* What is being asked: Set out every line of the records below as a Markdown table with the columns "Row" and "Line": "Row" holds the running number and "Line" holds the text. Leave out blank lines.

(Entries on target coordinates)
::::

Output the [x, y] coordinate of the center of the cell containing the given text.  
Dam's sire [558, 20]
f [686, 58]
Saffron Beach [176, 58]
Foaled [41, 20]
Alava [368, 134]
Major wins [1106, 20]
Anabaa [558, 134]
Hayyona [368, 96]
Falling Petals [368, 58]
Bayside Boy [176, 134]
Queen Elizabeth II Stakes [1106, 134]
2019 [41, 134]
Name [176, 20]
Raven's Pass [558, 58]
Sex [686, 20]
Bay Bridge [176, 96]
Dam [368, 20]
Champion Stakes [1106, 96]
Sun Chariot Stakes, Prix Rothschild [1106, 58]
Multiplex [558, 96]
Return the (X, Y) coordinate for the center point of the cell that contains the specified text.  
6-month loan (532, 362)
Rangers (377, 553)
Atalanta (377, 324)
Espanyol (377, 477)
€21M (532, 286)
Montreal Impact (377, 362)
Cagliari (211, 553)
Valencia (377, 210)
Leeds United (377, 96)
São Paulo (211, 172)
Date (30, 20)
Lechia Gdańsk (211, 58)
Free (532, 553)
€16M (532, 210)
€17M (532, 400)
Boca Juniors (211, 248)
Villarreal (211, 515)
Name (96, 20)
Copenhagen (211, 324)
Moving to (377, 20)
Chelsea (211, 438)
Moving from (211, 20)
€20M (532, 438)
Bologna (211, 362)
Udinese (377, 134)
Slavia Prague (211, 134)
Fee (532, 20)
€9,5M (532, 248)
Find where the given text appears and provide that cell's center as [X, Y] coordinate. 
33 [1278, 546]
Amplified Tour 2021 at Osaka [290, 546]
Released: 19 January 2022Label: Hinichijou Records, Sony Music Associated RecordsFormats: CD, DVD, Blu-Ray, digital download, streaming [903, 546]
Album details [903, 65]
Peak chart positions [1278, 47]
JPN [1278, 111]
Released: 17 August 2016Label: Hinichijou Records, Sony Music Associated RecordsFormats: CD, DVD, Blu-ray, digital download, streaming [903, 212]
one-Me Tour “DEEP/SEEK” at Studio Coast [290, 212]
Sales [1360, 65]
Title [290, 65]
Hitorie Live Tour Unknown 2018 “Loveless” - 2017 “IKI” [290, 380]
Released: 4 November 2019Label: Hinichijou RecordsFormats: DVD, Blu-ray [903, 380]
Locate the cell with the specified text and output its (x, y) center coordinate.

::::

* The completed task:
| Row | Line |
|---|---|
| 1 | Output the [x, y] coordinate of the center of the cell containing the given text.   |
| 2 | Dam's sire [558, 20] |
| 3 | f [686, 58] |
| 4 | Saffron Beach [176, 58] |
| 5 | Foaled [41, 20] |
| 6 | Alava [368, 134] |
| 7 | Major wins [1106, 20] |
| 8 | Anabaa [558, 134] |
| 9 | Hayyona [368, 96] |
| 10 | Falling Petals [368, 58] |
| 11 | Bayside Boy [176, 134] |
| 12 | Queen Elizabeth II Stakes [1106, 134] |
| 13 | 2019 [41, 134] |
| 14 | Name [176, 20] |
| 15 | Raven's Pass [558, 58] |
| 16 | Sex [686, 20] |
| 17 | Bay Bridge [176, 96] |
| 18 | Dam [368, 20] |
| 19 | Champion Stakes [1106, 96] |
| 20 | Sun Chariot Stakes, Prix Rothschild [1106, 58] |
| 21 | Multiplex [558, 96] |
| 22 | Return the (X, Y) coordinate for the center point of the cell that contains the specified text.   |
| 23 | 6-month loan (532, 362) |
| 24 | Rangers (377, 553) |
| 25 | Atalanta (377, 324) |
| 26 | Espanyol (377, 477) |
| 27 | €21M (532, 286) |
| 28 | Montreal Impact (377, 362) |
| 29 | Cagliari (211, 553) |
| 30 | Valencia (377, 210) |
| 31 | Leeds United (377, 96) |
| 32 | São Paulo (211, 172) |
| 33 | Date (30, 20) |
| 34 | Lechia Gdańsk (211, 58) |
| 35 | Free (532, 553) |
| 36 | €16M (532, 210) |
| 37 | €17M (532, 400) |
| 38 | Boca Juniors (211, 248) |
| 39 | Villarreal (211, 515) |
| 40 | Name (96, 20) |
| 41 | Copenhagen (211, 324) |
| 42 | Moving to (377, 20) |
| 43 | Chelsea (211, 438) |
| 44 | Moving from (211, 20) |
| 45 | €20M (532, 438) |
| 46 | Bologna (211, 362) |
| 47 | Udinese (377, 134) |
| 48 | Slavia Prague (211, 134) |
| 49 | Fee (532, 20) |
| 50 | €9,5M (532, 248) |
| 51 | Find where the given text appears and provide that cell's center as [X, Y] coordinate.  |
| 52 | 33 [1278, 546] |
| 53 | Amplified Tour 2021 at Osaka [290, 546] |
| 54 | Released: 19 January 2022Label: Hinichijou Records, Sony Music Associated RecordsFormats: CD, DVD, Blu-Ray, digital download, streaming [903, 546] |
| 55 | Album details [903, 65] |
| 56 | Peak chart positions [1278, 47] |
| 57 | JPN [1278, 111] |
| 58 | Released: 17 August 2016Label: Hinichijou Records, Sony Music Associated RecordsFormats: CD, DVD, Blu-ray, digital download, streaming [903, 212] |
| 59 | one-Me Tour “DEEP/SEEK” at Studio Coast [290, 212] |
| 60 | Sales [1360, 65] |
| 61 | Title [290, 65] |
| 62 | Hitorie Live Tour Unknown 2018 “Loveless” - 2017 “IKI” [290, 380] |
| 63 | Released: 4 November 2019Label: Hinichijou RecordsFormats: DVD, Blu-ray [903, 380] |
| 64 | Locate the cell with the specified text and output its (x, y) center coordinate. |